┌─ Extracted material
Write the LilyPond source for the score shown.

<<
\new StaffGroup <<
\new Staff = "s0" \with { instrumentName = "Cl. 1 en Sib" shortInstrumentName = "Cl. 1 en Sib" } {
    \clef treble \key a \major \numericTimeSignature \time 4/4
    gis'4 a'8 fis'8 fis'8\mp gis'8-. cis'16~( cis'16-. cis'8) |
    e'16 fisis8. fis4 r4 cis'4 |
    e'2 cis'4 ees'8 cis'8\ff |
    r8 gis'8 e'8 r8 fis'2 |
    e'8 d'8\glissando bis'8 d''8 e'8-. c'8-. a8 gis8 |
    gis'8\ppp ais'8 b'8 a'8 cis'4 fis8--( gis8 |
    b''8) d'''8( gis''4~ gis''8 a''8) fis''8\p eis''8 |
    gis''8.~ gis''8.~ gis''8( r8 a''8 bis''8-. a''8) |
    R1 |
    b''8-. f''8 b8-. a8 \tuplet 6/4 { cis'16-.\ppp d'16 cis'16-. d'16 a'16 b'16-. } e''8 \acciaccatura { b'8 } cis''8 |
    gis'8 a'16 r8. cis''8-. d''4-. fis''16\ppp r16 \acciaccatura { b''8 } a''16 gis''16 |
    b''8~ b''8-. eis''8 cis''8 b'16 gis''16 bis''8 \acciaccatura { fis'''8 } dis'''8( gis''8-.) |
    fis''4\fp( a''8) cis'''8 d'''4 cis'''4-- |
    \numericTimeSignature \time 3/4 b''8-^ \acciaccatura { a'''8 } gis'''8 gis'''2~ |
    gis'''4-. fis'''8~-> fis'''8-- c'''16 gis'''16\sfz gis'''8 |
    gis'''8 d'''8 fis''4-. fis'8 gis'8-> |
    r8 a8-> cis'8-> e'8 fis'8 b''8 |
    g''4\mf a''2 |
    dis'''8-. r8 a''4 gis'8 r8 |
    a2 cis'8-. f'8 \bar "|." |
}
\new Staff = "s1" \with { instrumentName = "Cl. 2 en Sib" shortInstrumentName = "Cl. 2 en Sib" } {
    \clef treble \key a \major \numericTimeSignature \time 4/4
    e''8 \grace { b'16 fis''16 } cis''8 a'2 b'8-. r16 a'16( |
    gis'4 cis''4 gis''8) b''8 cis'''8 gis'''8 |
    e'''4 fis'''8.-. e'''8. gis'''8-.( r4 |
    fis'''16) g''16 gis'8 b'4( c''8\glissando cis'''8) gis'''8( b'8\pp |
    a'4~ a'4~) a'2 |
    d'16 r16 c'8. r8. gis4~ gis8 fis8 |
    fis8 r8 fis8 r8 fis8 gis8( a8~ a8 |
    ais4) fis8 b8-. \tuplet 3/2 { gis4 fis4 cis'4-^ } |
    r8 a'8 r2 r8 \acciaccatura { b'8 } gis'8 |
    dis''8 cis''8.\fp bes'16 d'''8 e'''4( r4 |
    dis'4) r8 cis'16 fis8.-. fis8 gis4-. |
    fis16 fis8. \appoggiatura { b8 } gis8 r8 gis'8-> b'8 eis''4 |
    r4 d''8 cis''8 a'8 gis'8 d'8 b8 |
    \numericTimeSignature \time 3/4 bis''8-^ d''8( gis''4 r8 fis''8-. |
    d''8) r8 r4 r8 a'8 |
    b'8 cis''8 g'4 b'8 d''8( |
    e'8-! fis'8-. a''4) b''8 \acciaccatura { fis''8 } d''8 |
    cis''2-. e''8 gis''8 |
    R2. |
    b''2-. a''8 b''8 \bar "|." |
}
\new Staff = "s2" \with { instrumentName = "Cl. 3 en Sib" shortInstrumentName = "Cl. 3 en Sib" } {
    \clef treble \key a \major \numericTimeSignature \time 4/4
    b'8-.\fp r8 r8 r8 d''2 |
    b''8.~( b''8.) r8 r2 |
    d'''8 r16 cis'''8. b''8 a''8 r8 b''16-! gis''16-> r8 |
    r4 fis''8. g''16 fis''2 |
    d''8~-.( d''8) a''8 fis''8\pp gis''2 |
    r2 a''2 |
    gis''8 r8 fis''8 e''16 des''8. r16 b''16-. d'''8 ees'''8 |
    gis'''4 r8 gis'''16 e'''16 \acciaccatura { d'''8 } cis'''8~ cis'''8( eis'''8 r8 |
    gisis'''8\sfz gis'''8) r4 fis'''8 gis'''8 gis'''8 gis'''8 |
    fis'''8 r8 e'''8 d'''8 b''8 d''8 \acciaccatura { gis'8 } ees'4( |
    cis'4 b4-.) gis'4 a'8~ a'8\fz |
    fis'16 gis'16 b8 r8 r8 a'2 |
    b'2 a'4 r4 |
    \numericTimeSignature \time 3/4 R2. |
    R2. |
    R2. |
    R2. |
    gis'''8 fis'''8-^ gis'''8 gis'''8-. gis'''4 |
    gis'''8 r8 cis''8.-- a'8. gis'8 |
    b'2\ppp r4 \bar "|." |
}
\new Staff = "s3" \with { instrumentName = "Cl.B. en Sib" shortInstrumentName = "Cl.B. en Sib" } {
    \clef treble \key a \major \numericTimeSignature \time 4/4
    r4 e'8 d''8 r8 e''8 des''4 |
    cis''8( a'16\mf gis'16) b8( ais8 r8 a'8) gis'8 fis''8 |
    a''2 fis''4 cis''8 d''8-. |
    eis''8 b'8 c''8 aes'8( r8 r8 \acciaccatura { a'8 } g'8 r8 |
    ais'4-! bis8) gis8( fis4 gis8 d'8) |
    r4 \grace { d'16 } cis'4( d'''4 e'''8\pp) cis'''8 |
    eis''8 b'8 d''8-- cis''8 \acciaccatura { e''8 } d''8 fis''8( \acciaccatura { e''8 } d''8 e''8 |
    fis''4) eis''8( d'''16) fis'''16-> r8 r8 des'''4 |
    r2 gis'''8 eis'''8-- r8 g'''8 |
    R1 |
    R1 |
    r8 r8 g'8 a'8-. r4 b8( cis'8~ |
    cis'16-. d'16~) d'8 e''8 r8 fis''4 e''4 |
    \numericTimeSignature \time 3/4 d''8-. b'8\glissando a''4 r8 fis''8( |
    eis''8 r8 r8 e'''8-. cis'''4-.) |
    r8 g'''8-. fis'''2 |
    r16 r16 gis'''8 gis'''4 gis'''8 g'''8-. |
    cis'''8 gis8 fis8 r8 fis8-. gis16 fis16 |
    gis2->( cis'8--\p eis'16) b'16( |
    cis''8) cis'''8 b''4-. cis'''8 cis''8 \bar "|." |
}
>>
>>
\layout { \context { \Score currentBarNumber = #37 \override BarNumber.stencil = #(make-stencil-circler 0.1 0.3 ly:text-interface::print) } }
└─
* Given problem:
Please identify every line above that contains the string "grace" and copy each one. Case counts.

* Exercise output:
    e''8 \grace { b'16 fis''16 } cis''8 a'2 b'8-. r16 a'16( |
    r4 \grace { d'16 } cis'4( d'''4 e'''8\pp) cis'''8 |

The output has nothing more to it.